Required action: Find all lines in the listing that include the word "none", then copy them.

Task input:
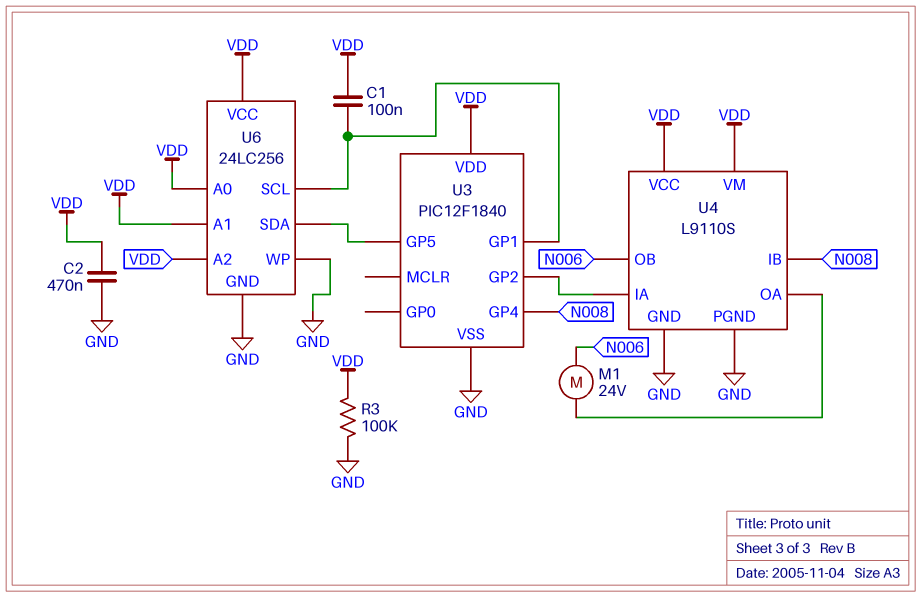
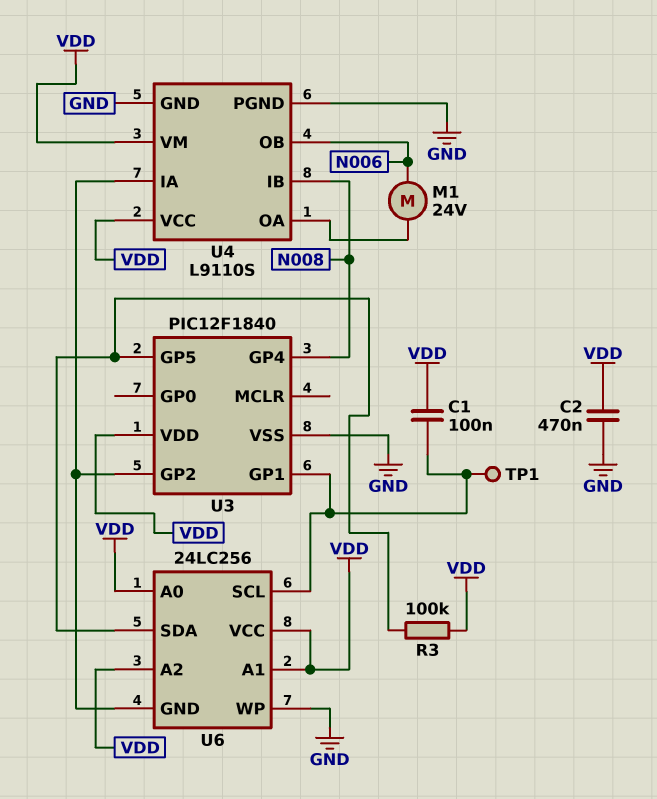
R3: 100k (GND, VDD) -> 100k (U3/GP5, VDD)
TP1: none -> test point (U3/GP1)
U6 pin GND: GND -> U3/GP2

...

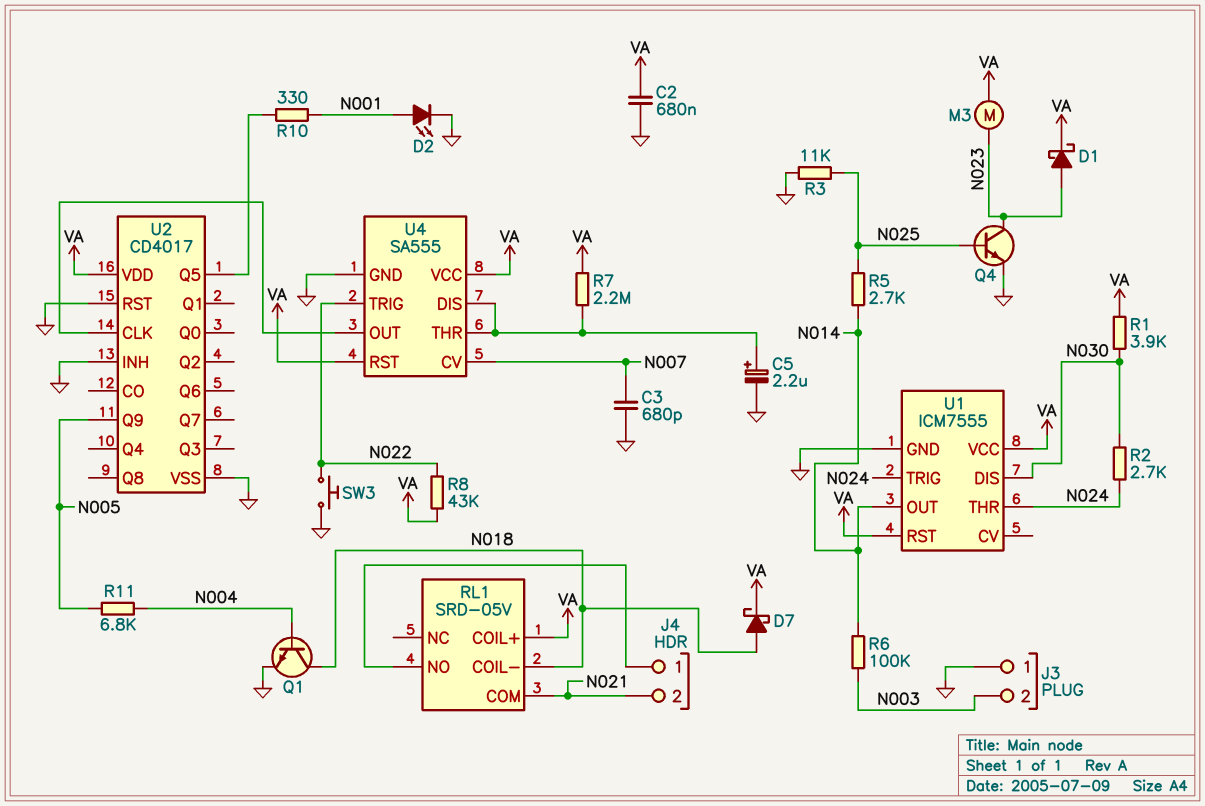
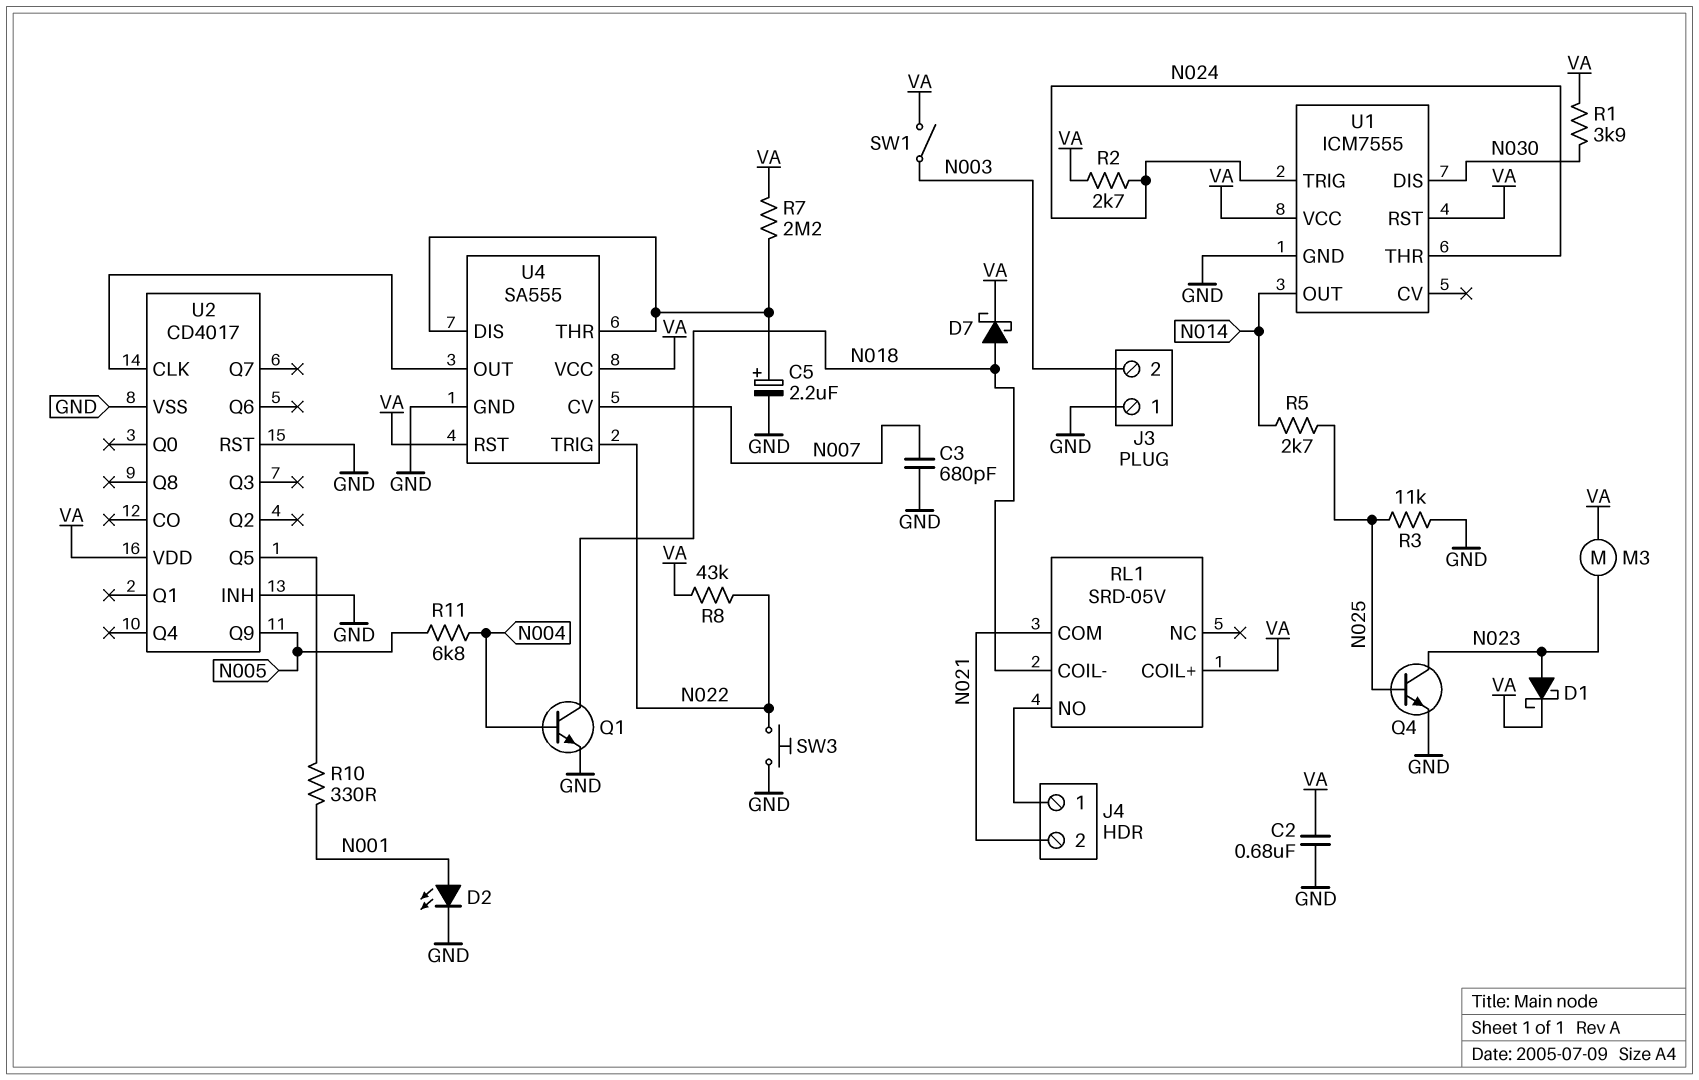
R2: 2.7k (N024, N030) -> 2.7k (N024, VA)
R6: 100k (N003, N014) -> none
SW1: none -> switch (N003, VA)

Reply to the exercise:
TP1: none -> test point (U3/GP1)
R6: 100k (N003, N014) -> none
SW1: none -> switch (N003, VA)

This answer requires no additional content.